#### [TASK STATEMENT]
Every line of the data should be written out exactly, with the pictures left out.

(Extracted data entries)

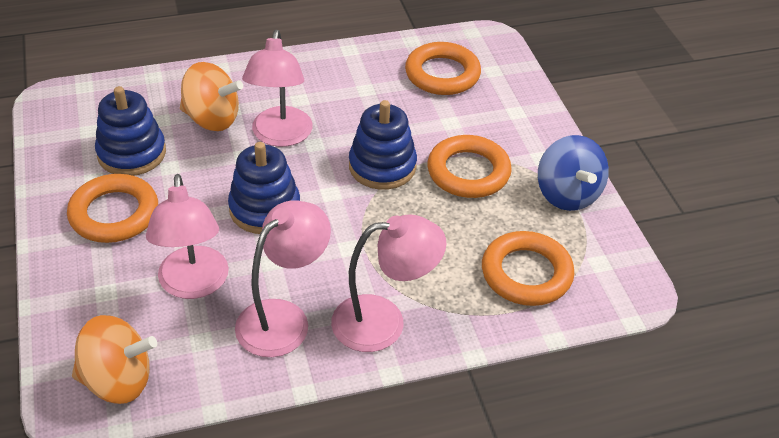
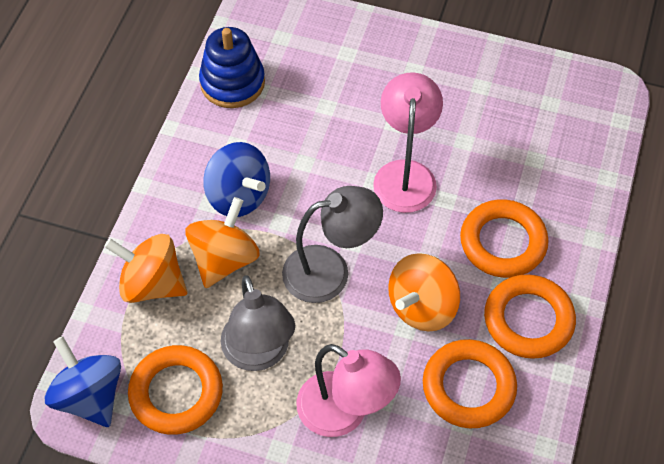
blue spinning top: 1 -> 2
blue stacking toy: 3 -> 1
grey lamp: 0 -> 2
orange spinning top: 2 -> 3
pink lamp: 4 -> 2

#### [FINAL ANSWER]
blue spinning top: 1 -> 2
blue stacking toy: 3 -> 1
grey lamp: 0 -> 2
orange spinning top: 2 -> 3
pink lamp: 4 -> 2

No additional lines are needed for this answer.